Top of RECORDS FOR THE EXERCISE
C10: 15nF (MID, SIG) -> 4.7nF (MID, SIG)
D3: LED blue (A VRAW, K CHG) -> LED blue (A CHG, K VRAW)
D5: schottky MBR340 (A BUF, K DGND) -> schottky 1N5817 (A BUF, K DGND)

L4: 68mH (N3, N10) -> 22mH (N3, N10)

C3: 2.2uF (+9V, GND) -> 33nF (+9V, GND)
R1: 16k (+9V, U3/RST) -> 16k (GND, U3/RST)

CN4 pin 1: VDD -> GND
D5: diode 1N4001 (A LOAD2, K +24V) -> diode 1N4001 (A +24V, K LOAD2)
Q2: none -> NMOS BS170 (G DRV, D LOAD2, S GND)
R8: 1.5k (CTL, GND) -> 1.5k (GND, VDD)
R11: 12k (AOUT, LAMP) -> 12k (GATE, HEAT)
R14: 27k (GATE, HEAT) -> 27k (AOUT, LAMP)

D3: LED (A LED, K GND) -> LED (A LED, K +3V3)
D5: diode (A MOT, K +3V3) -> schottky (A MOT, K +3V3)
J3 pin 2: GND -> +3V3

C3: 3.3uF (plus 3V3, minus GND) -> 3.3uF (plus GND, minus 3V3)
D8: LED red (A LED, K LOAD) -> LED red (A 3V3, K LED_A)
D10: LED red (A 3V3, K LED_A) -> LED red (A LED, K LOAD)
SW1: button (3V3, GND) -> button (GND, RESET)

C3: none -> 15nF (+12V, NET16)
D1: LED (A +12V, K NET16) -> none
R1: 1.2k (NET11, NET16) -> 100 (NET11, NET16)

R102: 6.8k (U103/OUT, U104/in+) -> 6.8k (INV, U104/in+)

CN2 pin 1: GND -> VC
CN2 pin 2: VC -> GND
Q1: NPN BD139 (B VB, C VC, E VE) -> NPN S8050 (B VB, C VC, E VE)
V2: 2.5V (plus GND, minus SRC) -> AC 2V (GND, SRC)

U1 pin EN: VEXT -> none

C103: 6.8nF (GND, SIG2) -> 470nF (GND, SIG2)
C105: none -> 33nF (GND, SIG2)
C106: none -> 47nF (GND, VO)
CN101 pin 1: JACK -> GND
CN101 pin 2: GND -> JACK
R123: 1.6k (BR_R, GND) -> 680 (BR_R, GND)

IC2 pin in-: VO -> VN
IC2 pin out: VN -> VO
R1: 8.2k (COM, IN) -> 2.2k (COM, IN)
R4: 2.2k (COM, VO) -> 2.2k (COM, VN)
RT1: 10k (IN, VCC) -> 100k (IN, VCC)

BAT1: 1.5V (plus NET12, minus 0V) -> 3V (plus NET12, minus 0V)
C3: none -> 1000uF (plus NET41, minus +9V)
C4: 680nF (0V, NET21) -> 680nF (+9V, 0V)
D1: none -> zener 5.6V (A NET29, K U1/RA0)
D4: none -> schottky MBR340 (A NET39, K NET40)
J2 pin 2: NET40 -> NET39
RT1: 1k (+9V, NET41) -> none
Bottom of RECORDS FOR THE EXERCISE
# EXERCISE DESCRIPTION
Print, from the entries above, the line with "J3 pin 2: GND -> +3V3", the line with "D1: LED (A +12V, K NET16) -> none" and all lines between them, exactly and with nothing else.

# THE COMPLETED TASK
J3 pin 2: GND -> +3V3

C3: 3.3uF (plus 3V3, minus GND) -> 3.3uF (plus GND, minus 3V3)
D8: LED red (A LED, K LOAD) -> LED red (A 3V3, K LED_A)
D10: LED red (A 3V3, K LED_A) -> LED red (A LED, K LOAD)
SW1: button (3V3, GND) -> button (GND, RESET)

C3: none -> 15nF (+12V, NET16)
D1: LED (A +12V, K NET16) -> none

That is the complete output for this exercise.